Object change descriptions
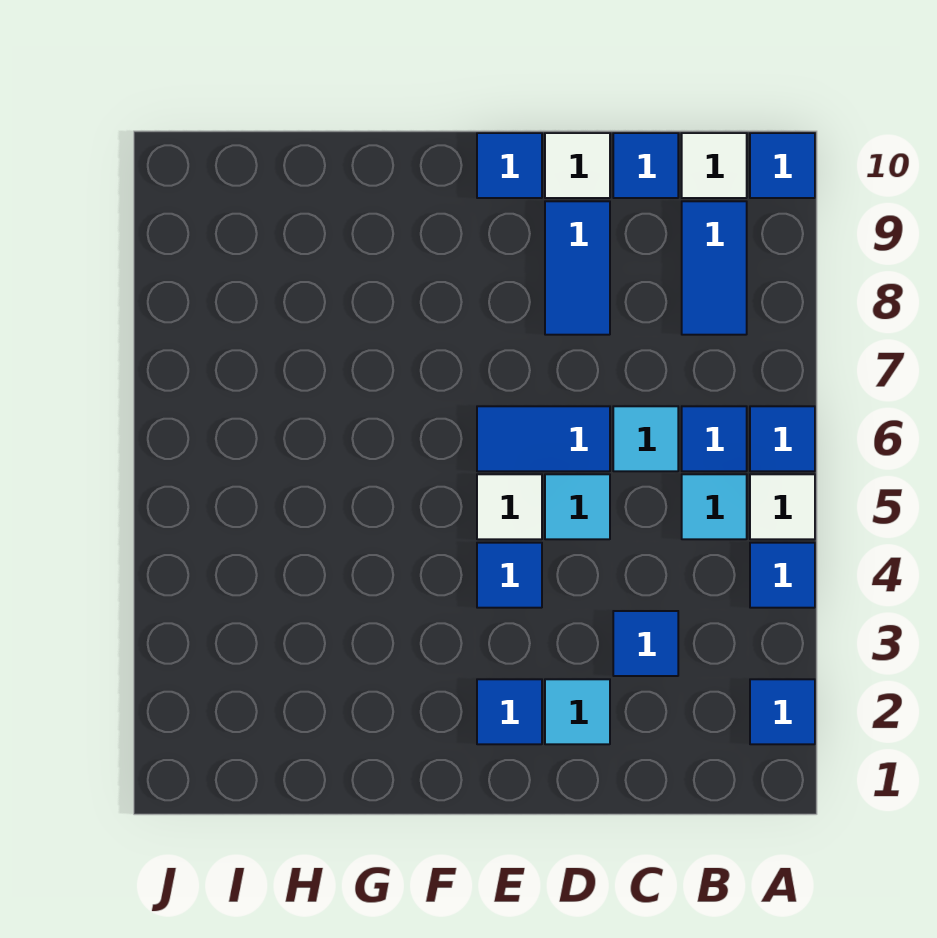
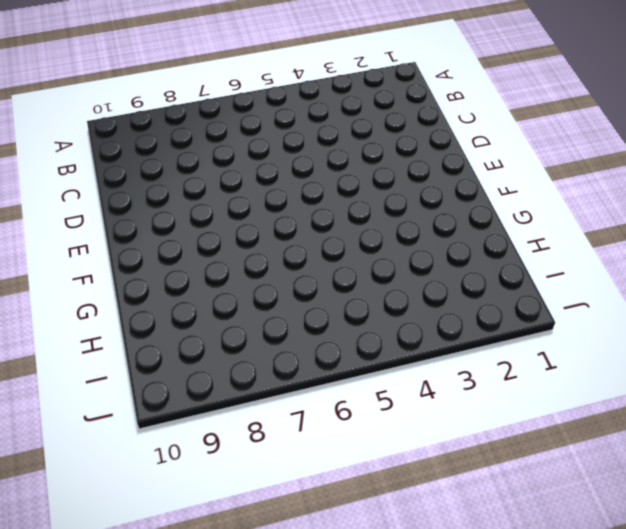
none -> blue tile A2 level 1
none -> blue tile A4 level 1
none -> white tile A5 level 1

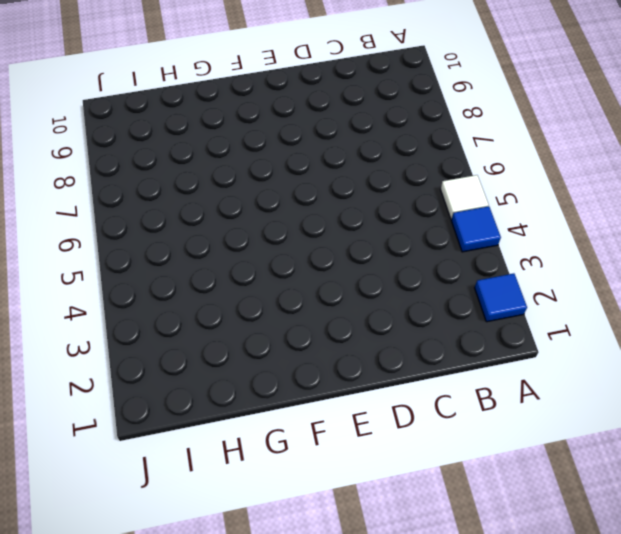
none -> blue tile A6 level 1
none -> blue tile A10 level 1
none -> cyan tile B5 level 1

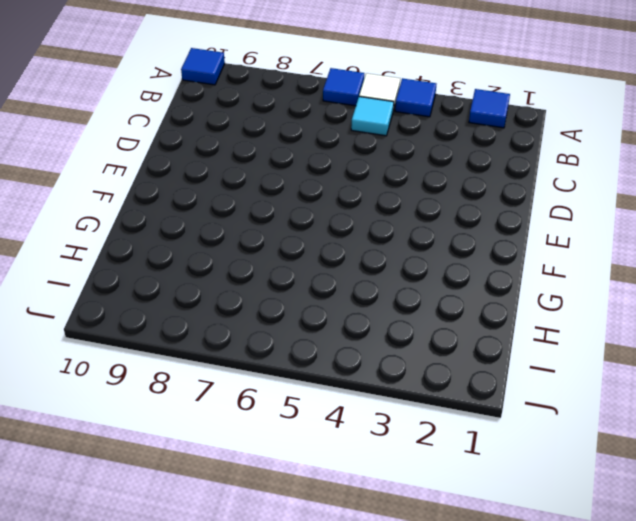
none -> blue tile B6 level 1
none -> blue tile B8:B9 level 1
none -> white tile B10 level 1

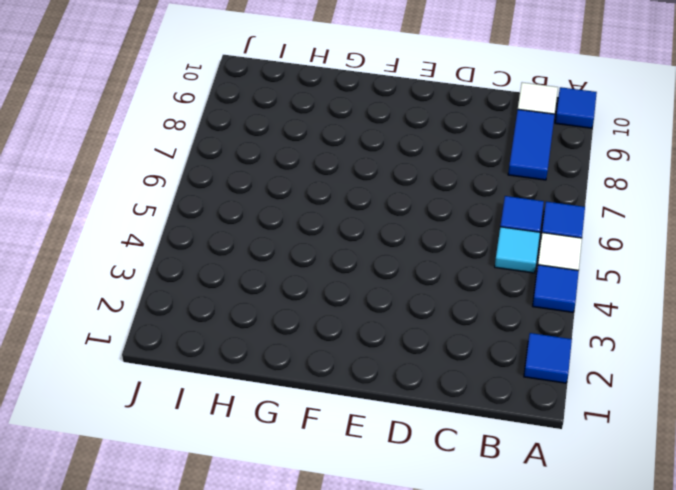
none -> blue tile C3 level 1
none -> cyan tile C6 level 1
none -> blue tile C10 level 1

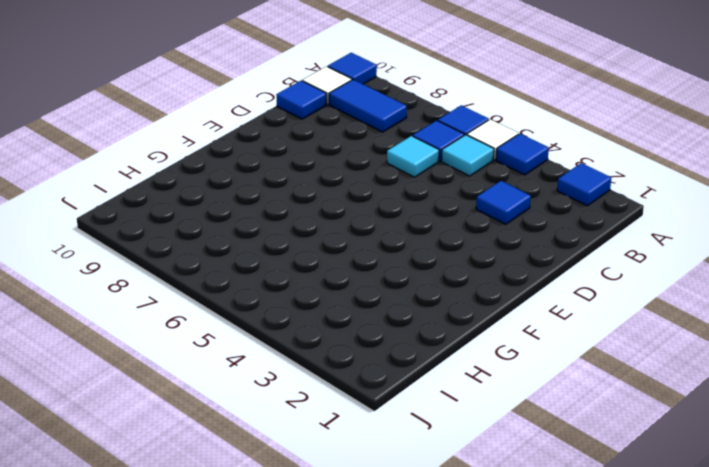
none -> cyan tile D2 level 1
none -> cyan tile D5 level 1
none -> blue tile D6:E6 level 1

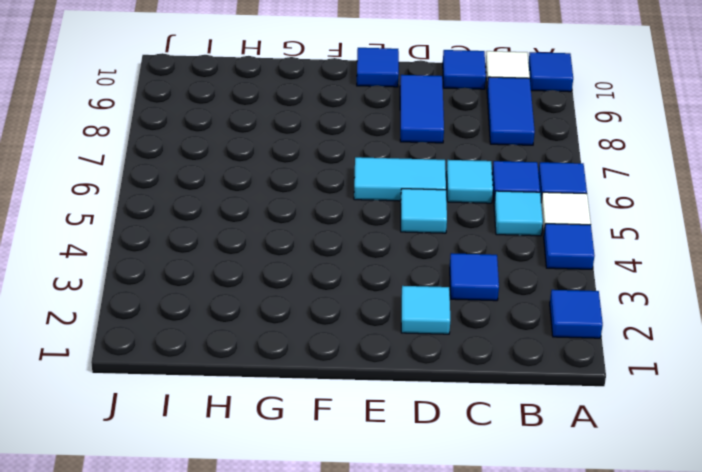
cyan tile D6:E6 level 1 -> blue tile D6:E6 level 1
none -> white tile D10 level 1
none -> blue tile E2 level 1
none -> blue tile E4 level 1

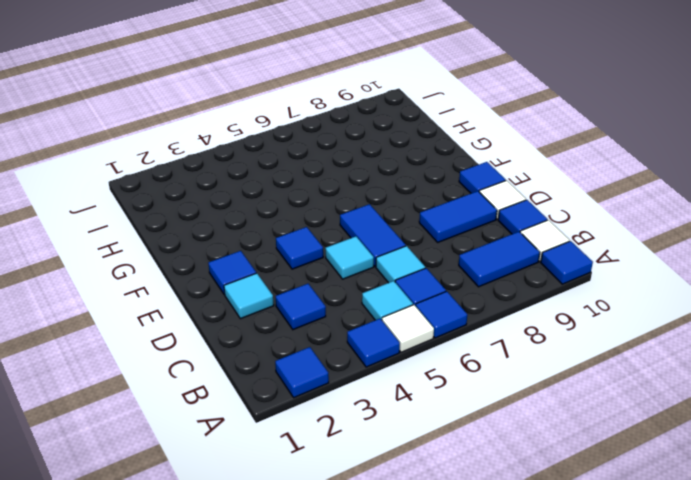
none -> white tile E5 level 1

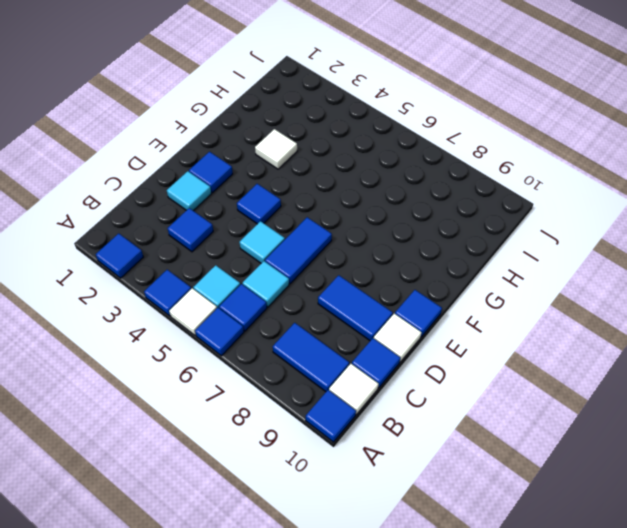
white tile G3 level 1 -> white tile E5 level 1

WHAT THIS TASK INVOLVES — Tell me how many lines of the records include the word "cyan", and say nothing else.

WRITTEN REPLY — 5